━━━ PROVIDED ENTRIES
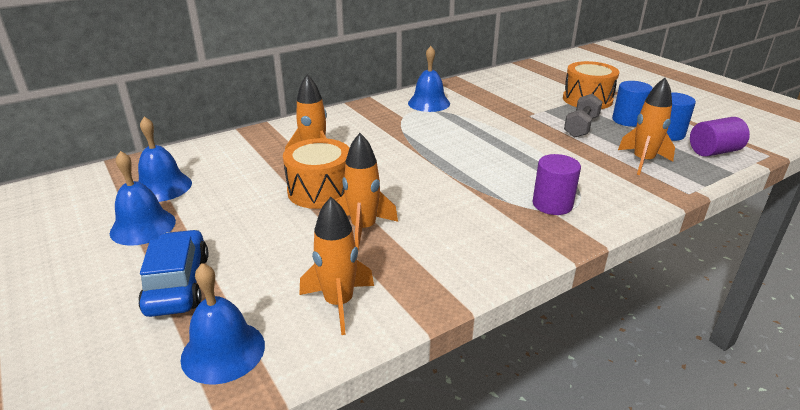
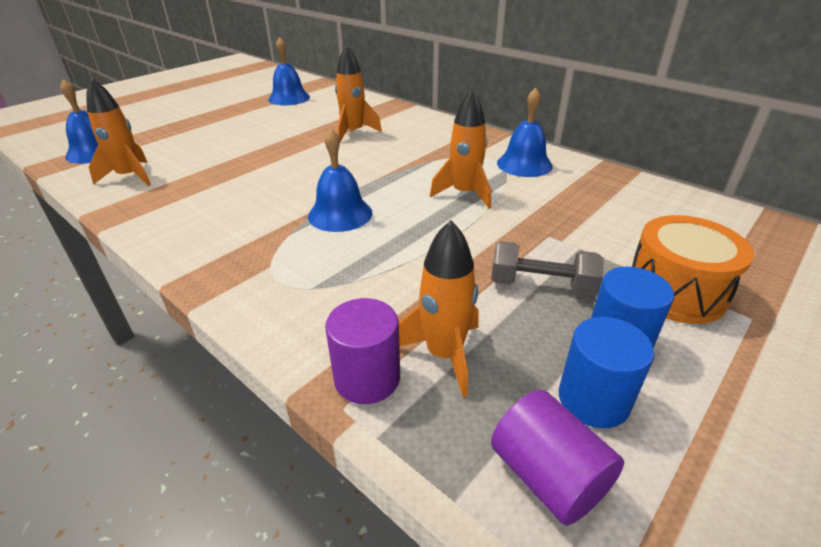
camera: 75 degrees right, 5 degrees up
(143, 226) = (236, 105): blue bell -> blue bell (340, 214)
(178, 284) = (168, 127): blue car -> none
(320, 190) = (293, 144): orange drum -> none
(363, 228) = (232, 170): orange rocket -> orange rocket (464, 194)
(552, 204) = (285, 266): purple cylinder -> purple cylinder (367, 378)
━━━━━━
Leaving the pictures out, set down all of the data again exactly.

RESULT OF THE EXERCISE ::
camera: 75 degrees right, 5 degrees up
(143, 226) = (236, 105): blue bell -> blue bell (340, 214)
(178, 284) = (168, 127): blue car -> none
(320, 190) = (293, 144): orange drum -> none
(363, 228) = (232, 170): orange rocket -> orange rocket (464, 194)
(552, 204) = (285, 266): purple cylinder -> purple cylinder (367, 378)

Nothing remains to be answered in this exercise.